▶ **Stated problem**:
In the listing below, copy the stretch from the line containing "purple trapezoid at" through the line containing "orange rectangle: rotated 20", including both of those lines. Leave out the picture lines.

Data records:
--- begin ---

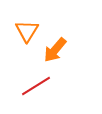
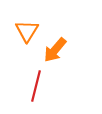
red line: rotated 44 degrees counterclockwise
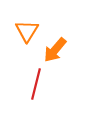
red line: moved 2 px up
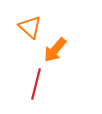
orange triangle: moved 3 px right, 4 px up; rotated 20 degrees counterclockwise
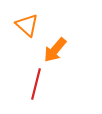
orange triangle: moved 3 px left, 2 px up
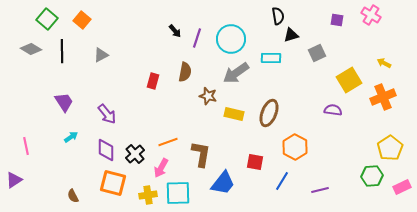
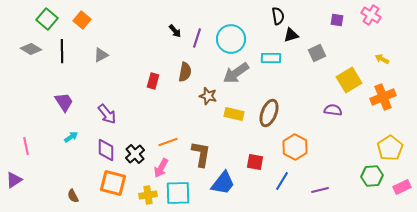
yellow arrow at (384, 63): moved 2 px left, 4 px up
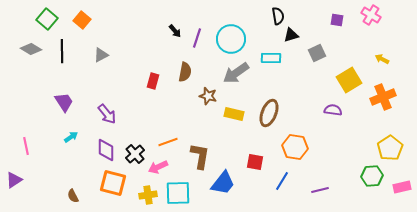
orange hexagon at (295, 147): rotated 20 degrees counterclockwise
brown L-shape at (201, 154): moved 1 px left, 2 px down
pink arrow at (161, 168): moved 3 px left, 1 px up; rotated 36 degrees clockwise
pink rectangle at (402, 187): rotated 12 degrees clockwise
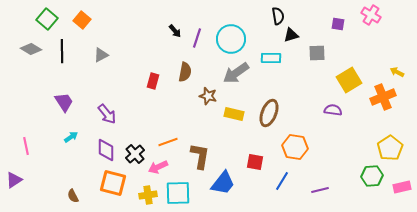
purple square at (337, 20): moved 1 px right, 4 px down
gray square at (317, 53): rotated 24 degrees clockwise
yellow arrow at (382, 59): moved 15 px right, 13 px down
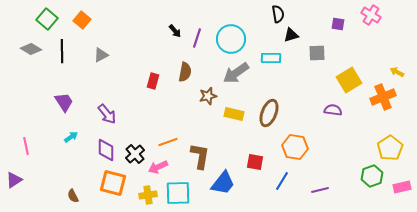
black semicircle at (278, 16): moved 2 px up
brown star at (208, 96): rotated 30 degrees counterclockwise
green hexagon at (372, 176): rotated 15 degrees counterclockwise
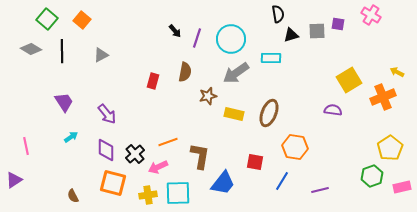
gray square at (317, 53): moved 22 px up
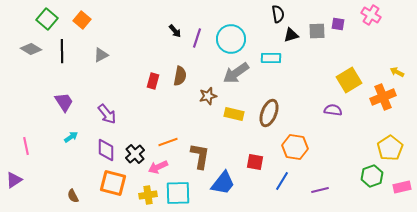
brown semicircle at (185, 72): moved 5 px left, 4 px down
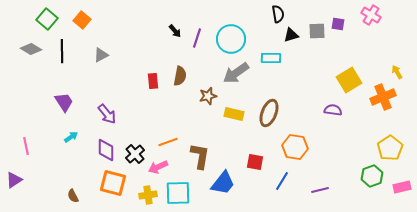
yellow arrow at (397, 72): rotated 32 degrees clockwise
red rectangle at (153, 81): rotated 21 degrees counterclockwise
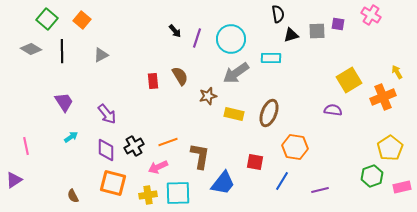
brown semicircle at (180, 76): rotated 42 degrees counterclockwise
black cross at (135, 154): moved 1 px left, 8 px up; rotated 12 degrees clockwise
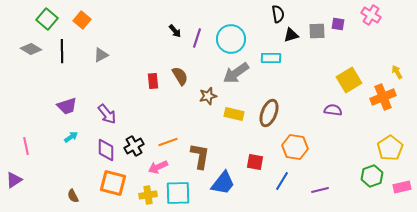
purple trapezoid at (64, 102): moved 3 px right, 4 px down; rotated 105 degrees clockwise
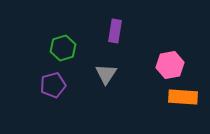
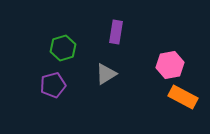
purple rectangle: moved 1 px right, 1 px down
gray triangle: rotated 25 degrees clockwise
orange rectangle: rotated 24 degrees clockwise
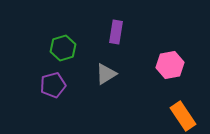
orange rectangle: moved 19 px down; rotated 28 degrees clockwise
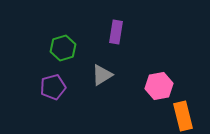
pink hexagon: moved 11 px left, 21 px down
gray triangle: moved 4 px left, 1 px down
purple pentagon: moved 2 px down
orange rectangle: rotated 20 degrees clockwise
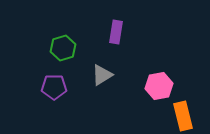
purple pentagon: moved 1 px right; rotated 15 degrees clockwise
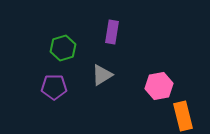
purple rectangle: moved 4 px left
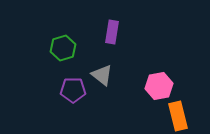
gray triangle: rotated 50 degrees counterclockwise
purple pentagon: moved 19 px right, 3 px down
orange rectangle: moved 5 px left
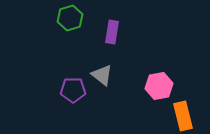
green hexagon: moved 7 px right, 30 px up
orange rectangle: moved 5 px right
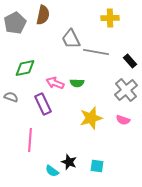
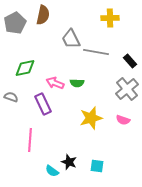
gray cross: moved 1 px right, 1 px up
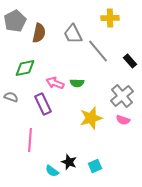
brown semicircle: moved 4 px left, 18 px down
gray pentagon: moved 2 px up
gray trapezoid: moved 2 px right, 5 px up
gray line: moved 2 px right, 1 px up; rotated 40 degrees clockwise
gray cross: moved 5 px left, 7 px down
cyan square: moved 2 px left; rotated 32 degrees counterclockwise
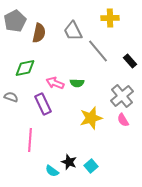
gray trapezoid: moved 3 px up
pink semicircle: rotated 40 degrees clockwise
cyan square: moved 4 px left; rotated 16 degrees counterclockwise
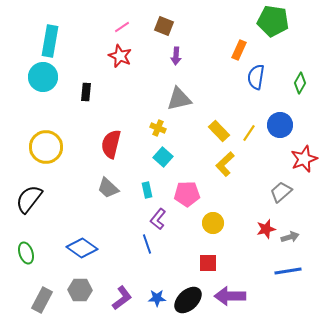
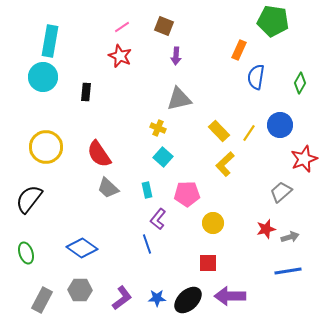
red semicircle at (111, 144): moved 12 px left, 10 px down; rotated 48 degrees counterclockwise
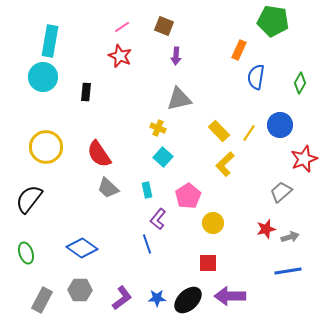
pink pentagon at (187, 194): moved 1 px right, 2 px down; rotated 30 degrees counterclockwise
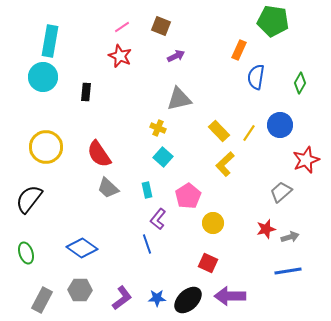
brown square at (164, 26): moved 3 px left
purple arrow at (176, 56): rotated 120 degrees counterclockwise
red star at (304, 159): moved 2 px right, 1 px down
red square at (208, 263): rotated 24 degrees clockwise
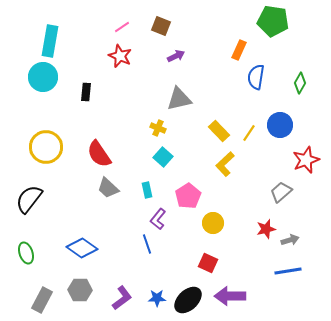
gray arrow at (290, 237): moved 3 px down
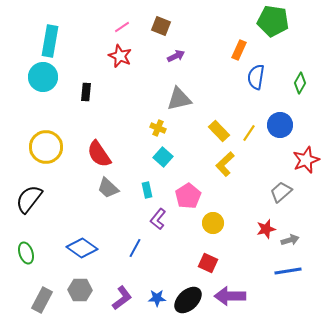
blue line at (147, 244): moved 12 px left, 4 px down; rotated 48 degrees clockwise
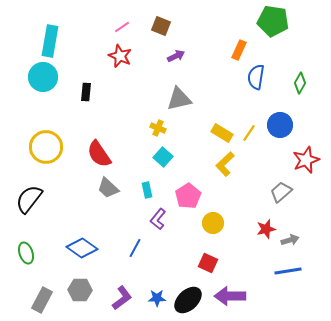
yellow rectangle at (219, 131): moved 3 px right, 2 px down; rotated 15 degrees counterclockwise
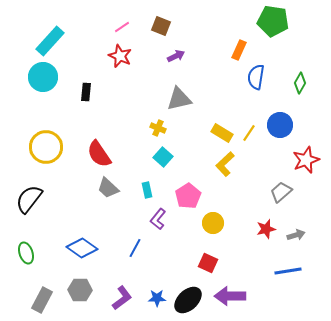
cyan rectangle at (50, 41): rotated 32 degrees clockwise
gray arrow at (290, 240): moved 6 px right, 5 px up
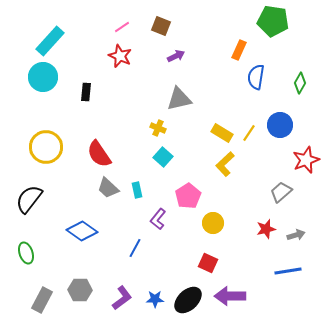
cyan rectangle at (147, 190): moved 10 px left
blue diamond at (82, 248): moved 17 px up
blue star at (157, 298): moved 2 px left, 1 px down
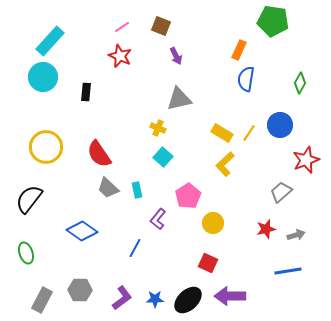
purple arrow at (176, 56): rotated 90 degrees clockwise
blue semicircle at (256, 77): moved 10 px left, 2 px down
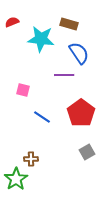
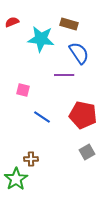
red pentagon: moved 2 px right, 2 px down; rotated 24 degrees counterclockwise
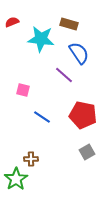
purple line: rotated 42 degrees clockwise
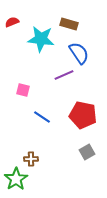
purple line: rotated 66 degrees counterclockwise
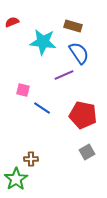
brown rectangle: moved 4 px right, 2 px down
cyan star: moved 2 px right, 3 px down
blue line: moved 9 px up
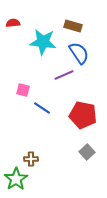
red semicircle: moved 1 px right, 1 px down; rotated 16 degrees clockwise
gray square: rotated 14 degrees counterclockwise
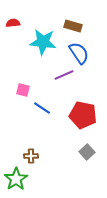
brown cross: moved 3 px up
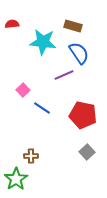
red semicircle: moved 1 px left, 1 px down
pink square: rotated 32 degrees clockwise
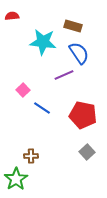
red semicircle: moved 8 px up
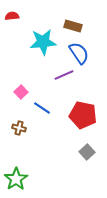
cyan star: rotated 12 degrees counterclockwise
pink square: moved 2 px left, 2 px down
brown cross: moved 12 px left, 28 px up; rotated 16 degrees clockwise
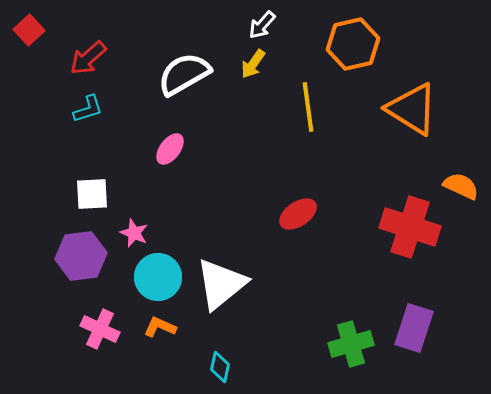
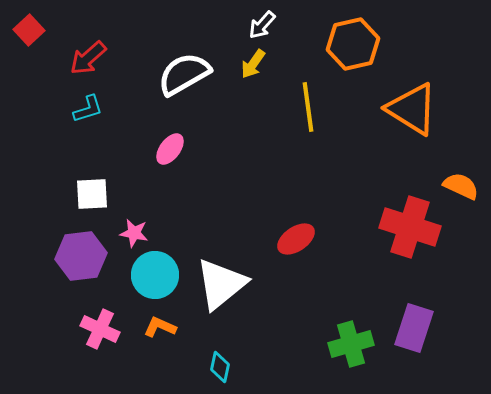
red ellipse: moved 2 px left, 25 px down
pink star: rotated 12 degrees counterclockwise
cyan circle: moved 3 px left, 2 px up
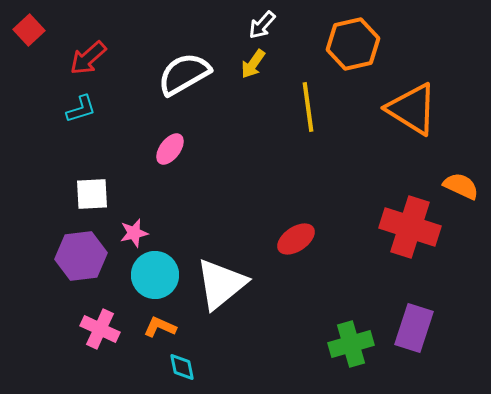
cyan L-shape: moved 7 px left
pink star: rotated 24 degrees counterclockwise
cyan diamond: moved 38 px left; rotated 24 degrees counterclockwise
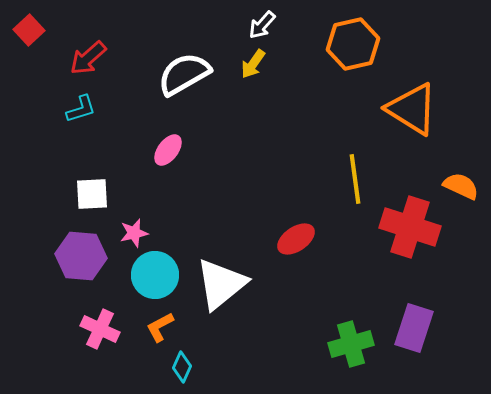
yellow line: moved 47 px right, 72 px down
pink ellipse: moved 2 px left, 1 px down
purple hexagon: rotated 12 degrees clockwise
orange L-shape: rotated 52 degrees counterclockwise
cyan diamond: rotated 36 degrees clockwise
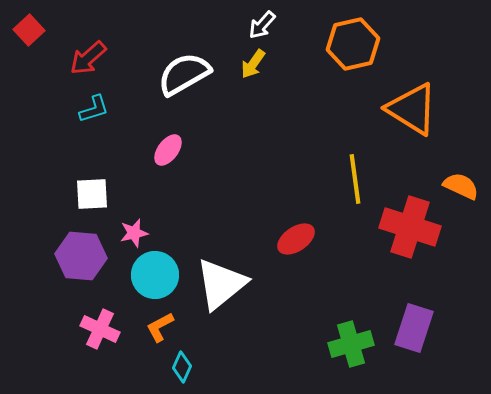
cyan L-shape: moved 13 px right
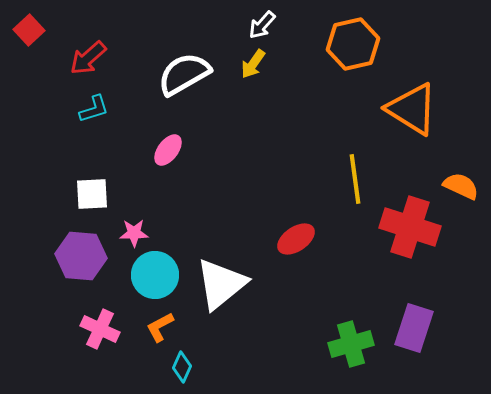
pink star: rotated 12 degrees clockwise
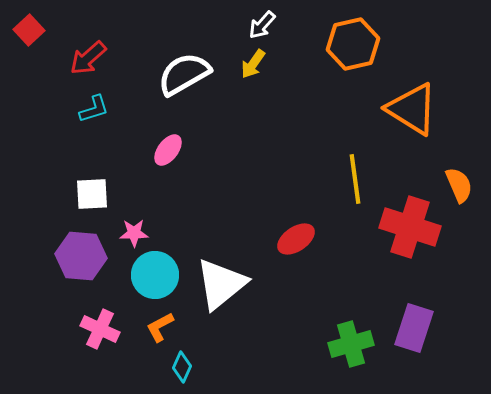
orange semicircle: moved 2 px left, 1 px up; rotated 42 degrees clockwise
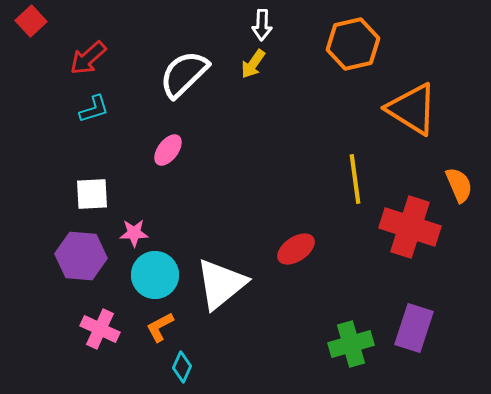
white arrow: rotated 40 degrees counterclockwise
red square: moved 2 px right, 9 px up
white semicircle: rotated 14 degrees counterclockwise
red ellipse: moved 10 px down
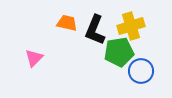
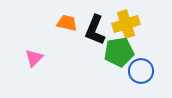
yellow cross: moved 5 px left, 2 px up
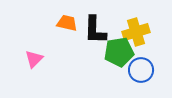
yellow cross: moved 10 px right, 8 px down
black L-shape: rotated 20 degrees counterclockwise
pink triangle: moved 1 px down
blue circle: moved 1 px up
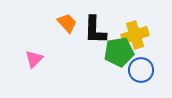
orange trapezoid: rotated 35 degrees clockwise
yellow cross: moved 1 px left, 3 px down
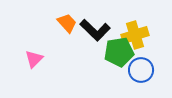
black L-shape: rotated 48 degrees counterclockwise
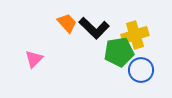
black L-shape: moved 1 px left, 2 px up
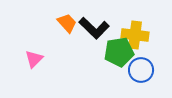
yellow cross: rotated 24 degrees clockwise
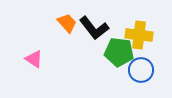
black L-shape: rotated 8 degrees clockwise
yellow cross: moved 4 px right
green pentagon: rotated 16 degrees clockwise
pink triangle: rotated 42 degrees counterclockwise
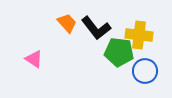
black L-shape: moved 2 px right
blue circle: moved 4 px right, 1 px down
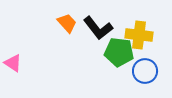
black L-shape: moved 2 px right
pink triangle: moved 21 px left, 4 px down
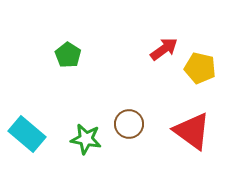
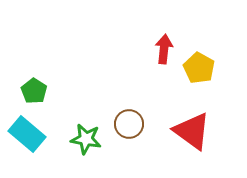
red arrow: rotated 48 degrees counterclockwise
green pentagon: moved 34 px left, 36 px down
yellow pentagon: moved 1 px left; rotated 16 degrees clockwise
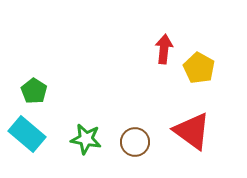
brown circle: moved 6 px right, 18 px down
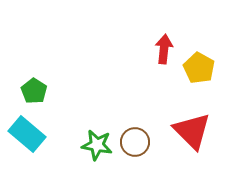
red triangle: rotated 9 degrees clockwise
green star: moved 11 px right, 6 px down
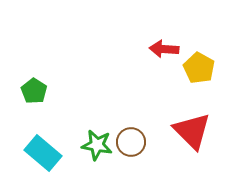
red arrow: rotated 92 degrees counterclockwise
cyan rectangle: moved 16 px right, 19 px down
brown circle: moved 4 px left
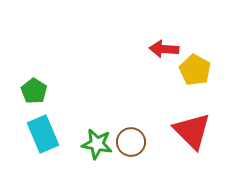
yellow pentagon: moved 4 px left, 2 px down
green star: moved 1 px up
cyan rectangle: moved 19 px up; rotated 27 degrees clockwise
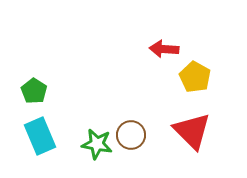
yellow pentagon: moved 7 px down
cyan rectangle: moved 3 px left, 2 px down
brown circle: moved 7 px up
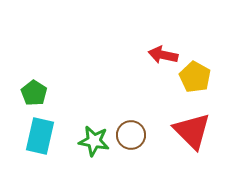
red arrow: moved 1 px left, 6 px down; rotated 8 degrees clockwise
green pentagon: moved 2 px down
cyan rectangle: rotated 36 degrees clockwise
green star: moved 3 px left, 3 px up
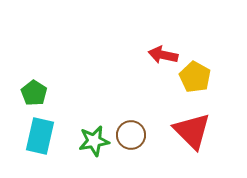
green star: rotated 20 degrees counterclockwise
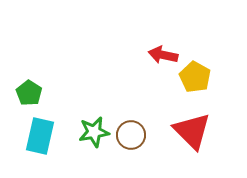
green pentagon: moved 5 px left
green star: moved 9 px up
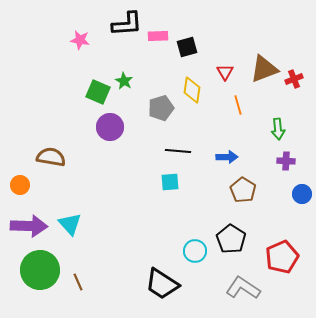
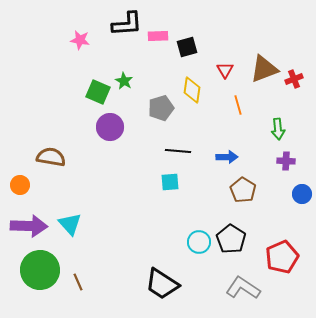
red triangle: moved 2 px up
cyan circle: moved 4 px right, 9 px up
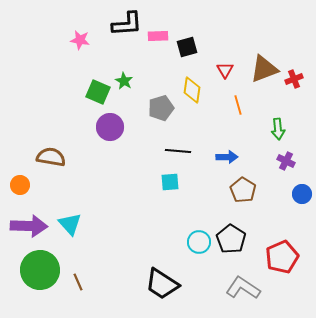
purple cross: rotated 24 degrees clockwise
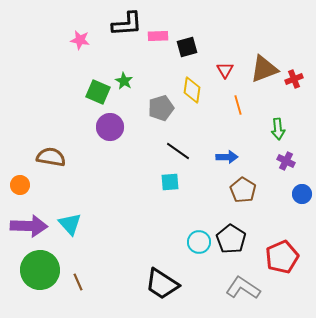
black line: rotated 30 degrees clockwise
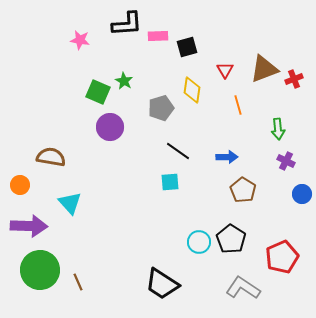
cyan triangle: moved 21 px up
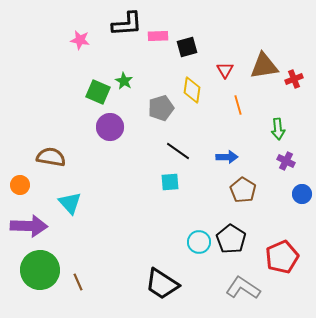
brown triangle: moved 3 px up; rotated 12 degrees clockwise
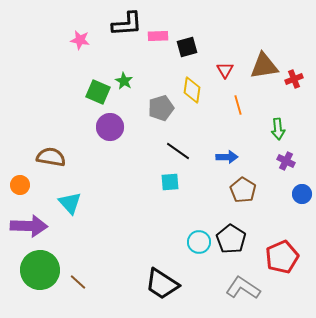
brown line: rotated 24 degrees counterclockwise
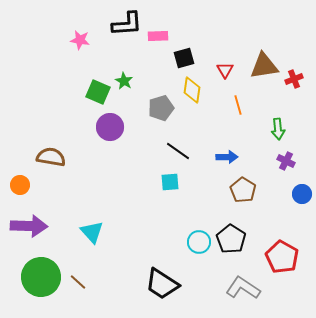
black square: moved 3 px left, 11 px down
cyan triangle: moved 22 px right, 29 px down
red pentagon: rotated 20 degrees counterclockwise
green circle: moved 1 px right, 7 px down
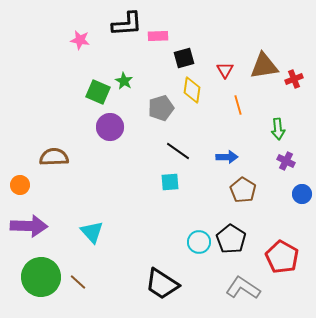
brown semicircle: moved 3 px right; rotated 12 degrees counterclockwise
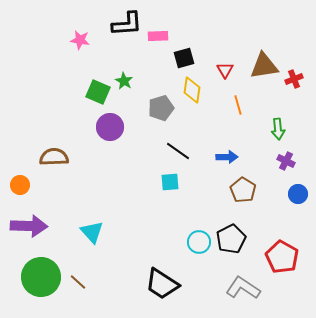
blue circle: moved 4 px left
black pentagon: rotated 12 degrees clockwise
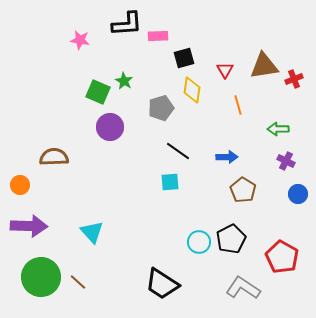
green arrow: rotated 95 degrees clockwise
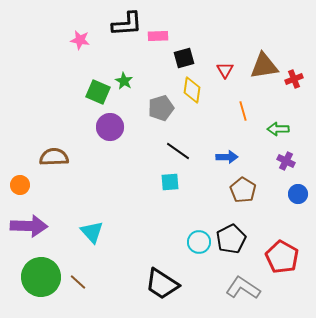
orange line: moved 5 px right, 6 px down
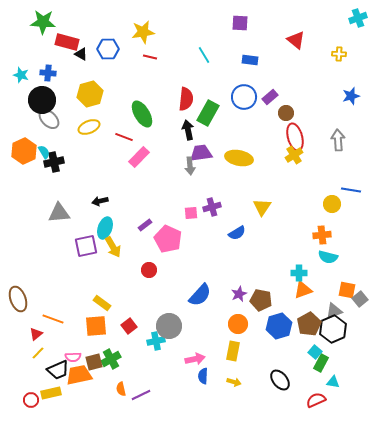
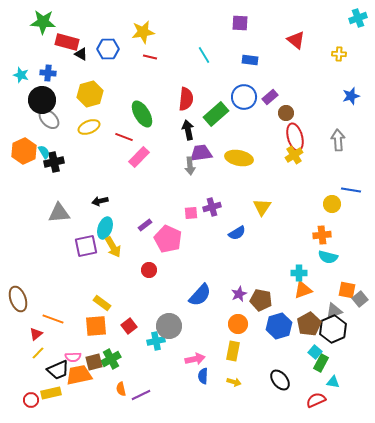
green rectangle at (208, 113): moved 8 px right, 1 px down; rotated 20 degrees clockwise
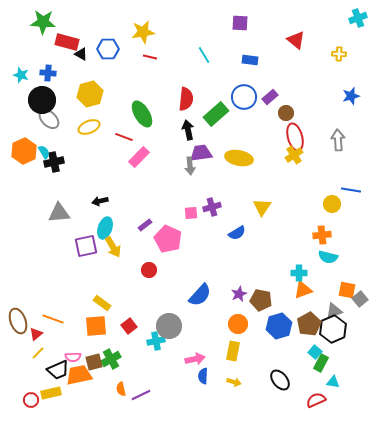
brown ellipse at (18, 299): moved 22 px down
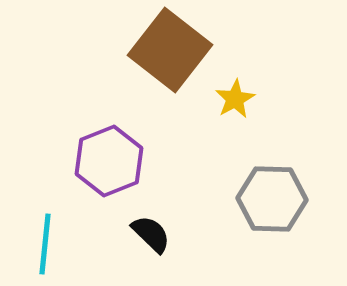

--- end ---

▶ **Response**:
purple trapezoid at (64, 102): moved 3 px right, 4 px down; rotated 105 degrees clockwise
purple rectangle: moved 1 px right, 1 px down
gray triangle: rotated 25 degrees clockwise
orange rectangle: rotated 24 degrees clockwise
orange rectangle: moved 19 px down; rotated 28 degrees clockwise
pink hexagon: moved 11 px left, 21 px down
gray triangle: moved 4 px left, 1 px down
purple pentagon: moved 2 px down
orange rectangle: rotated 20 degrees clockwise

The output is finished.